» **Task directions**
Your reply should be an exact copy of the lines from the one that holds "(409, 185) = (317, 165): black" to the end of the data below.

» **Given material**

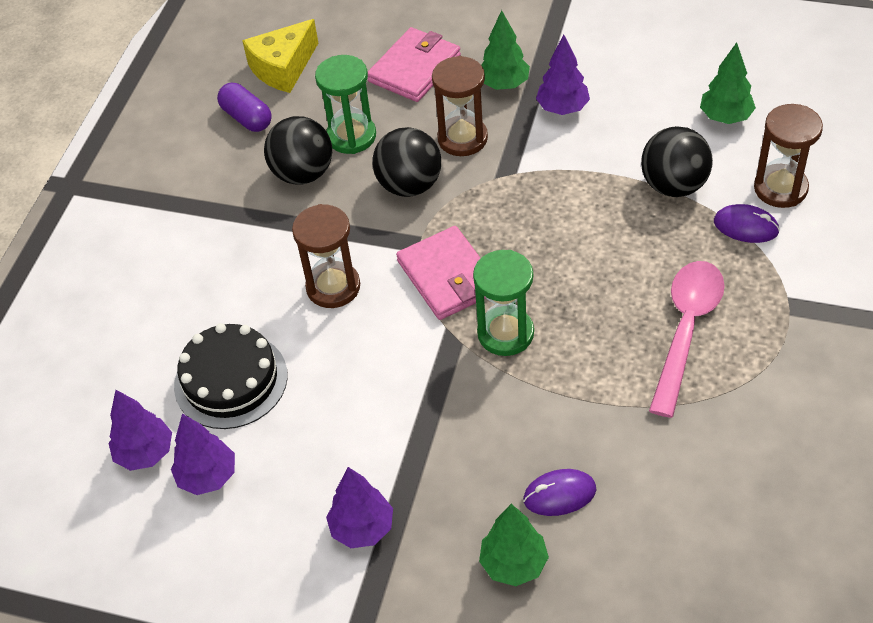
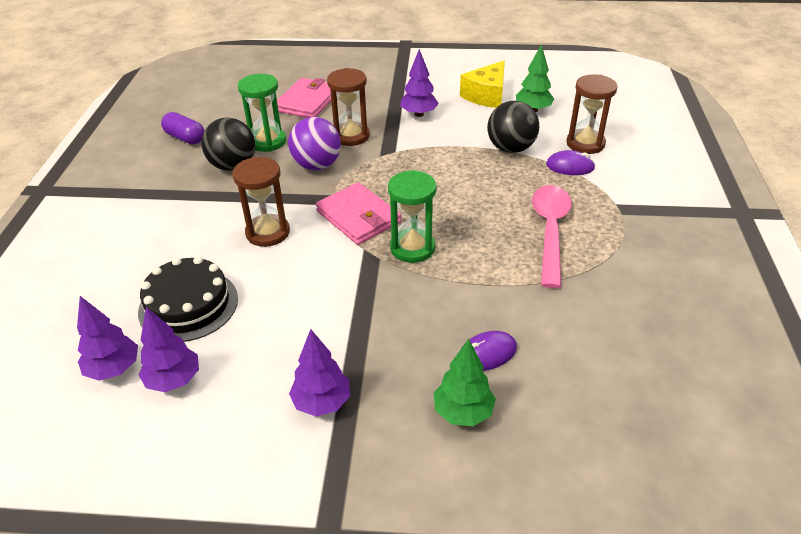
camera: 15 degrees left, 10 degrees down
(283, 68) = (210, 108): yellow cheese -> yellow cheese (486, 95)
(409, 185) = (317, 165): black ball -> purple ball
(504, 84) = (374, 105): green tree -> none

» **Answer to the exercise**
(409, 185) = (317, 165): black ball -> purple ball
(504, 84) = (374, 105): green tree -> none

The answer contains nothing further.